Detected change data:
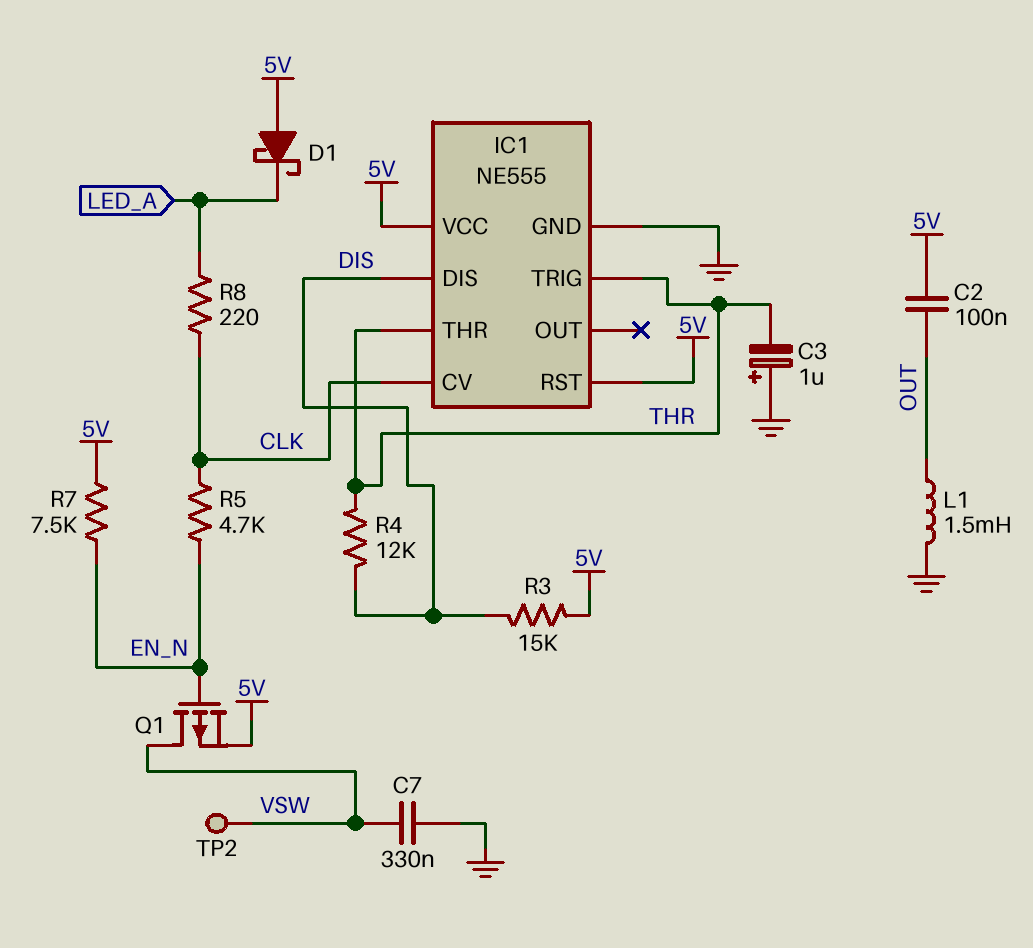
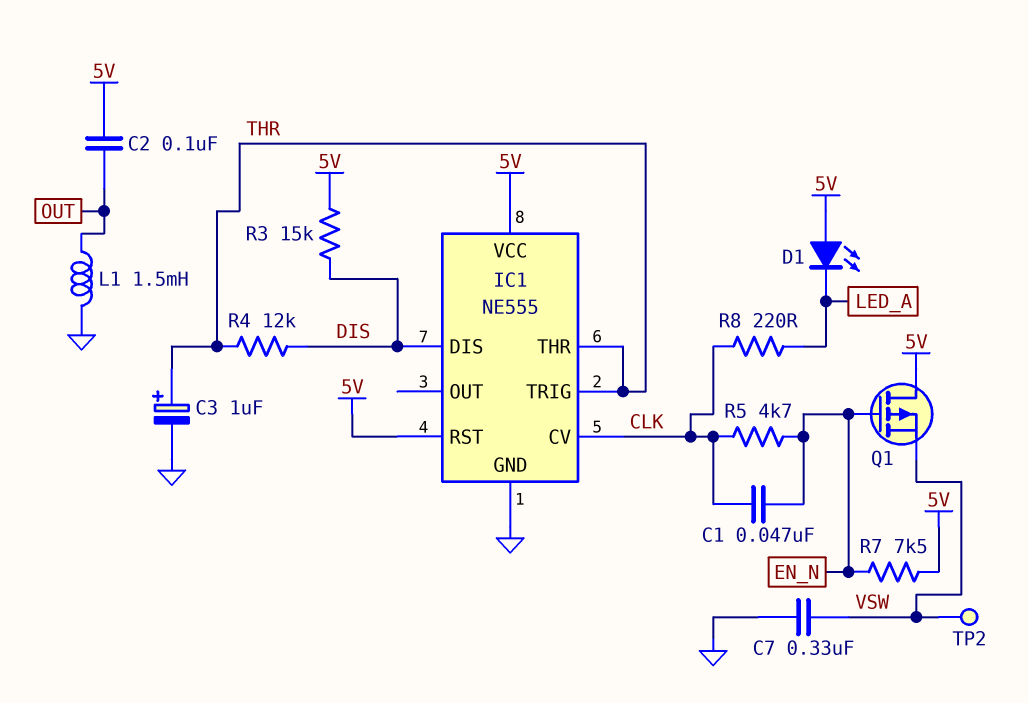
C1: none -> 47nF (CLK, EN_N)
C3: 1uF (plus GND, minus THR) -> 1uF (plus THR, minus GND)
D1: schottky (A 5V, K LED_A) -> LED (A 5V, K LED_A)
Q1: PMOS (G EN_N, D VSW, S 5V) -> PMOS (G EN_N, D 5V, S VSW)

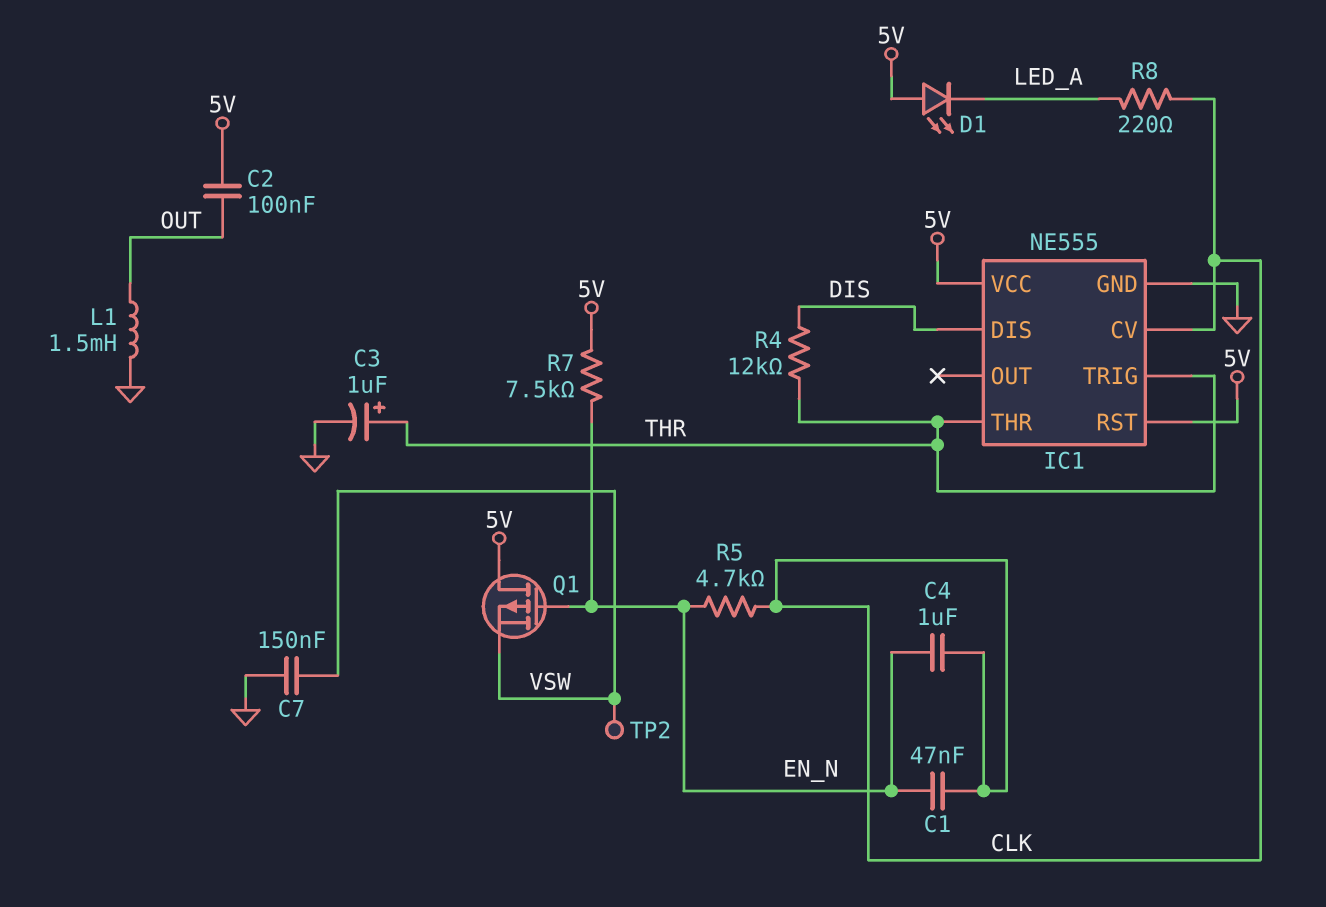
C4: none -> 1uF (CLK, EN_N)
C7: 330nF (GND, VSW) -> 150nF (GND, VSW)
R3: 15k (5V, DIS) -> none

__Task statement__.
From the entries, copy every line in which the word "none" occurs.

__Task response__.
C1: none -> 47nF (CLK, EN_N)
C4: none -> 1uF (CLK, EN_N)
R3: 15k (5V, DIS) -> none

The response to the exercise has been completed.